• _Problem statement_:
Pull out every line containing the string "section".

Data listing:

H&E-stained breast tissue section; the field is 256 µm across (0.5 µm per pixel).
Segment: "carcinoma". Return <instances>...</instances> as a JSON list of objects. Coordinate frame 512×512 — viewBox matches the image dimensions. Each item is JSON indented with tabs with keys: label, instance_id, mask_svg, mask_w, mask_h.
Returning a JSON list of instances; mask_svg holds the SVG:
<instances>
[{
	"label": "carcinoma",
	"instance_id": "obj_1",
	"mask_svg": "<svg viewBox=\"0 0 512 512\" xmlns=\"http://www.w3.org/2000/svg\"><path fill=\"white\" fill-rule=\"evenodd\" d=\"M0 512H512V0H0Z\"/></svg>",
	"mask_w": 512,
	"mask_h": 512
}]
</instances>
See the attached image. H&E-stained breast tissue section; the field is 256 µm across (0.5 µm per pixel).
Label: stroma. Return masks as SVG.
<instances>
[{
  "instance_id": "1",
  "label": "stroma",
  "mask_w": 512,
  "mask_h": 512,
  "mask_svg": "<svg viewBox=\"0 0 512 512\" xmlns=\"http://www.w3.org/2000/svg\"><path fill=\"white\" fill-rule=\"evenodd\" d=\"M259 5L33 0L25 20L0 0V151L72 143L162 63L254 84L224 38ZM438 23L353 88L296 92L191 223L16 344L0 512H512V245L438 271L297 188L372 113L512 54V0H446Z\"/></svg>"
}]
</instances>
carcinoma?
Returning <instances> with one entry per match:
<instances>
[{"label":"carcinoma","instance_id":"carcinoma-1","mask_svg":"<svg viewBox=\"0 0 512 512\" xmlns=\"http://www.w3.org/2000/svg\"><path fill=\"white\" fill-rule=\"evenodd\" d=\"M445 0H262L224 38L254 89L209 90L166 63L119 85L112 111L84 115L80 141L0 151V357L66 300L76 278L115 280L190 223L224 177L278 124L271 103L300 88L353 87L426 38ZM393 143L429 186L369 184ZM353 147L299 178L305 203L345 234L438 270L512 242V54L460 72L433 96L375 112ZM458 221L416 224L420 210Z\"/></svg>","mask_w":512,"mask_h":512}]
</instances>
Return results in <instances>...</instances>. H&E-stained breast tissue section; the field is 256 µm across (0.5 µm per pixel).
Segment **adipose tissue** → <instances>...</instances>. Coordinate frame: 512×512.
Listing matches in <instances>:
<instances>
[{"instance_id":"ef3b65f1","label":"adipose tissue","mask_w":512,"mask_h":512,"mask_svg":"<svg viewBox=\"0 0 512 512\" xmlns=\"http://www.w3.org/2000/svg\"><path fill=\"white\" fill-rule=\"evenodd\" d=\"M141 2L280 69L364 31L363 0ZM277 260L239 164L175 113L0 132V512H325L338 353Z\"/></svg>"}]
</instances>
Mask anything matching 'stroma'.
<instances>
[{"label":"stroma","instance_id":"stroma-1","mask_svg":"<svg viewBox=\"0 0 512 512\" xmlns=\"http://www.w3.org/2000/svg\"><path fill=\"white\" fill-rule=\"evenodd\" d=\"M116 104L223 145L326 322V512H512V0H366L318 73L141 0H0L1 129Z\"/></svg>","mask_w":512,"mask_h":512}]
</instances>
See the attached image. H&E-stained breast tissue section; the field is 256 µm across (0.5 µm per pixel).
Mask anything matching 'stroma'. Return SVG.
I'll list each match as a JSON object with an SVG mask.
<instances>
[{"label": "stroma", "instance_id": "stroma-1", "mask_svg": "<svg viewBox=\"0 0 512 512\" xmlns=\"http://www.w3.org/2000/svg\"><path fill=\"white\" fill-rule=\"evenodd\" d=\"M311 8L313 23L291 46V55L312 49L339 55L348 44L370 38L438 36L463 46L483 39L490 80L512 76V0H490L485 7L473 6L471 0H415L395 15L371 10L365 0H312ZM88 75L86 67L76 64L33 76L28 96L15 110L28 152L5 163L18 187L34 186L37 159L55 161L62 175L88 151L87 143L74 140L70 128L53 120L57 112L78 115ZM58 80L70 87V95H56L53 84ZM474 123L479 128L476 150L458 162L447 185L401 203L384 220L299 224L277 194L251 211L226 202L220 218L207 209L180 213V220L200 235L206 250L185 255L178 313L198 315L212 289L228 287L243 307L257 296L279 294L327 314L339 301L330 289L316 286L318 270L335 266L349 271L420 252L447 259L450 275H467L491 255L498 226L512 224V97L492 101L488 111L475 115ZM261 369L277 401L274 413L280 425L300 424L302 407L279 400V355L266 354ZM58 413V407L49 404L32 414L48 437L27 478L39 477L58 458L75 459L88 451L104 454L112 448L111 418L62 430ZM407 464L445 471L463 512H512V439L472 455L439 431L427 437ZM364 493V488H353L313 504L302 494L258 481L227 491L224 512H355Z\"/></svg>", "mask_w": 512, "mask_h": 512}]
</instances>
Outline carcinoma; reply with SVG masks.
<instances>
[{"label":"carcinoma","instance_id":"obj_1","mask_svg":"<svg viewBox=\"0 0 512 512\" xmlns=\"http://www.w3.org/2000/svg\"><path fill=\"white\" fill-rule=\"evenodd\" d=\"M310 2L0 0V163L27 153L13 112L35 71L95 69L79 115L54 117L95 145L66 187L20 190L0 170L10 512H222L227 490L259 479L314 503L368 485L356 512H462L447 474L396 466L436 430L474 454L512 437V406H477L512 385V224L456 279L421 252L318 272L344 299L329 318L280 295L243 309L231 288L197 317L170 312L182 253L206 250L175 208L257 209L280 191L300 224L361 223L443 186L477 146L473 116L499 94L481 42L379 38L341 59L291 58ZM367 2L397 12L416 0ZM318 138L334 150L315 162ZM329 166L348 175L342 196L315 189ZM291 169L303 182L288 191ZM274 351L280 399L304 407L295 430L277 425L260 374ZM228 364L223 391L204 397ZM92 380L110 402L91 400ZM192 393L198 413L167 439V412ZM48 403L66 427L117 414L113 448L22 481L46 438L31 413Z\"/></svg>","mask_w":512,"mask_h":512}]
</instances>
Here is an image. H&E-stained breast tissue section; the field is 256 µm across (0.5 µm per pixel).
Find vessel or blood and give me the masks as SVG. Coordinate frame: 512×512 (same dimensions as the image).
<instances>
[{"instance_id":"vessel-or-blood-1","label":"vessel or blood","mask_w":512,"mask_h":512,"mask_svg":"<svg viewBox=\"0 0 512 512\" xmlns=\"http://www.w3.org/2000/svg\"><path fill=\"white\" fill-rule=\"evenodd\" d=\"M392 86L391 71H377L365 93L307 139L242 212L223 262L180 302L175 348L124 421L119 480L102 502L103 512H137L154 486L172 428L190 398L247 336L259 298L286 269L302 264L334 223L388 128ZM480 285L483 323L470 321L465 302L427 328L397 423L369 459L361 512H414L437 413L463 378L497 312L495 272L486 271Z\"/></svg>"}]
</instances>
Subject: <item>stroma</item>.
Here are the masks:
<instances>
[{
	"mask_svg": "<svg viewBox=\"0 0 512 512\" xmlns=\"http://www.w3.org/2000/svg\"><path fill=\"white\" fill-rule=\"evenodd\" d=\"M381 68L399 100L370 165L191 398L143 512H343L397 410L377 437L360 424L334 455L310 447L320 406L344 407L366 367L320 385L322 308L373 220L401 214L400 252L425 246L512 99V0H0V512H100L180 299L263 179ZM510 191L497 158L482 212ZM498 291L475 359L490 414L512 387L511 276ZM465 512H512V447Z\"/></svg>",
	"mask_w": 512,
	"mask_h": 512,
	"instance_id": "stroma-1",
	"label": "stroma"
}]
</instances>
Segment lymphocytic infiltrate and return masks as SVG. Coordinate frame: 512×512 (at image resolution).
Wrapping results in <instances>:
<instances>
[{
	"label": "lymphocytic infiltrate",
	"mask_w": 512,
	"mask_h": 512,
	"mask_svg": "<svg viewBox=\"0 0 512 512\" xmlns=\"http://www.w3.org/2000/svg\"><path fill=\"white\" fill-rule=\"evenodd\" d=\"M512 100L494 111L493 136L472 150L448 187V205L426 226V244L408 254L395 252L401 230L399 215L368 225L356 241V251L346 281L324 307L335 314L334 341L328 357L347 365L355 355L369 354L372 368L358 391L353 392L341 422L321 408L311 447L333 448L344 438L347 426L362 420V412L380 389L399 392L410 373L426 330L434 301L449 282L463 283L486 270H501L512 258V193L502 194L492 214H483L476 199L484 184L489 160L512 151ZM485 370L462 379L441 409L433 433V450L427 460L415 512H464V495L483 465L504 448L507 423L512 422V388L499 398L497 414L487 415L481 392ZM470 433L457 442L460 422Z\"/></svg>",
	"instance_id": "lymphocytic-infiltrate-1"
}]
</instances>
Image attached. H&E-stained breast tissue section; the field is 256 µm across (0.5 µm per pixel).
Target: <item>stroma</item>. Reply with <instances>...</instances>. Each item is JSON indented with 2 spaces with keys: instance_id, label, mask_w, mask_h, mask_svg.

• _Result of the task_:
H&E-stained breast tissue section; the field is 256 µm across (0.5 µm per pixel).
See the attached image. H&E-stained breast tissue section; the field is 256 µm across (0.5 µm per pixel).
Return results in <instances>...</instances>. H&E-stained breast tissue section; the field is 256 µm across (0.5 µm per pixel).
See the attached image. H&E-stained breast tissue section; the field is 256 µm across (0.5 µm per pixel).
Here is an image. H&E-stained breast tissue section; the field is 256 µm across (0.5 µm per pixel).
Image attached. H&E-stained breast tissue section; the field is 256 µm across (0.5 µm per pixel).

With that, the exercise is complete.